(Saved entries)
###
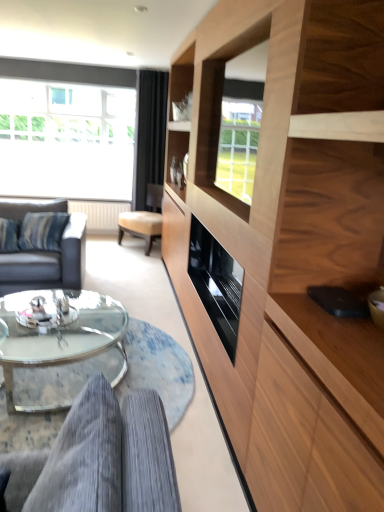
Question: From a real-world perspective, is gray corduroy couch at lower left, the first studio couch in the bottom-to-top sequence, positioned above or below transparent glass window at upper left?

Choices:
 (A) above
 (B) below

Answer: (B)

Question: Based on their positions, is gray corduroy couch at lower left, which ranks as the 2th studio couch in top-to-bottom order, located to the left or right of transparent glass window at upper left?

Choices:
 (A) left
 (B) right

Answer: (B)

Question: Which object is positioned closest to the transparent glass window at upper left?

Choices:
 (A) black velvet curtain at upper center
 (B) gray corduroy couch at lower left, which ranks as the 2th studio couch in top-to-bottom order
 (C) clear glass coffee table at lower center
 (D) dark gray leather couch at left, arranged as the second studio couch when viewed from the front
 (E) wooden cabinet at right

Answer: (A)

Question: Considering the real-world distances, which object is closest to the clear glass coffee table at lower center?

Choices:
 (A) gray corduroy couch at lower left, the first studio couch positioned from the right
 (B) dark gray leather couch at left, acting as the first studio couch starting from the left
 (C) transparent glass window at upper left
 (D) wooden cabinet at right
 (E) black velvet curtain at upper center

Answer: (B)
###
§ What needs to be done: Please copy the whole listing above word for word, leaving the picture out of your answer.

§ Answer to the problem:
Question: From a real-world perspective, is gray corduroy couch at lower left, the first studio couch in the bottom-to-top sequence, positioned above or below transparent glass window at upper left?

Choices:
 (A) above
 (B) below

Answer: (B)

Question: Based on their positions, is gray corduroy couch at lower left, which ranks as the 2th studio couch in top-to-bottom order, located to the left or right of transparent glass window at upper left?

Choices:
 (A) left
 (B) right

Answer: (B)

Question: Which object is positioned closest to the transparent glass window at upper left?

Choices:
 (A) black velvet curtain at upper center
 (B) gray corduroy couch at lower left, which ranks as the 2th studio couch in top-to-bottom order
 (C) clear glass coffee table at lower center
 (D) dark gray leather couch at left, arranged as the second studio couch when viewed from the front
 (E) wooden cabinet at right

Answer: (A)

Question: Considering the real-world distances, which object is closest to the clear glass coffee table at lower center?

Choices:
 (A) gray corduroy couch at lower left, the first studio couch positioned from the right
 (B) dark gray leather couch at left, acting as the first studio couch starting from the left
 (C) transparent glass window at upper left
 (D) wooden cabinet at right
 (E) black velvet curtain at upper center

Answer: (B)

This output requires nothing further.